Requirement: Reproduce every entry exactly.

[Version comparison data]
↓↓↓

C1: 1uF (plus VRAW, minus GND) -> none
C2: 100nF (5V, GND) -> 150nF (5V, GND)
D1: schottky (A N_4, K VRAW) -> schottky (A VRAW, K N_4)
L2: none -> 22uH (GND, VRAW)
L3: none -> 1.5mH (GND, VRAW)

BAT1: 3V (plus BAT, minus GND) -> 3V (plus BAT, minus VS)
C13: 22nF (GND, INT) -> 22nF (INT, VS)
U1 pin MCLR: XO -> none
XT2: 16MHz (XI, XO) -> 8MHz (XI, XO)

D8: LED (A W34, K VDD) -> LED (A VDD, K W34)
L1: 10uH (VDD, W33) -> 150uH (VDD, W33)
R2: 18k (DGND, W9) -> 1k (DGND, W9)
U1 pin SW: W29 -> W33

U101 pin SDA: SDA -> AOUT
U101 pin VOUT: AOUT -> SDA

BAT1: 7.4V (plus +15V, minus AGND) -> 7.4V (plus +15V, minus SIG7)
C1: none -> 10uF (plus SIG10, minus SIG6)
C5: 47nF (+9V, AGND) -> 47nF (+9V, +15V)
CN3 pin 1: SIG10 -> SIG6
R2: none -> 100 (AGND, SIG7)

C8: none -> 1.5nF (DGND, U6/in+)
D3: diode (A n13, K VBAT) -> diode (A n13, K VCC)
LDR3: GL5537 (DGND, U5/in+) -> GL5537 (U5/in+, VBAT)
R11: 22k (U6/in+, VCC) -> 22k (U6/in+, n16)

↑↑↑

Output of the exercise:
C1: 1uF (plus VRAW, minus GND) -> none
C2: 100nF (5V, GND) -> 150nF (5V, GND)
D1: schottky (A N_4, K VRAW) -> schottky (A VRAW, K N_4)
L2: none -> 22uH (GND, VRAW)
L3: none -> 1.5mH (GND, VRAW)

BAT1: 3V (plus BAT, minus GND) -> 3V (plus BAT, minus VS)
C13: 22nF (GND, INT) -> 22nF (INT, VS)
U1 pin MCLR: XO -> none
XT2: 16MHz (XI, XO) -> 8MHz (XI, XO)

D8: LED (A W34, K VDD) -> LED (A VDD, K W34)
L1: 10uH (VDD, W33) -> 150uH (VDD, W33)
R2: 18k (DGND, W9) -> 1k (DGND, W9)
U1 pin SW: W29 -> W33

U101 pin SDA: SDA -> AOUT
U101 pin VOUT: AOUT -> SDA

BAT1: 7.4V (plus +15V, minus AGND) -> 7.4V (plus +15V, minus SIG7)
C1: none -> 10uF (plus SIG10, minus SIG6)
C5: 47nF (+9V, AGND) -> 47nF (+9V, +15V)
CN3 pin 1: SIG10 -> SIG6
R2: none -> 100 (AGND, SIG7)

C8: none -> 1.5nF (DGND, U6/in+)
D3: diode (A n13, K VBAT) -> diode (A n13, K VCC)
LDR3: GL5537 (DGND, U5/in+) -> GL5537 (U5/in+, VBAT)
R11: 22k (U6/in+, VCC) -> 22k (U6/in+, n16)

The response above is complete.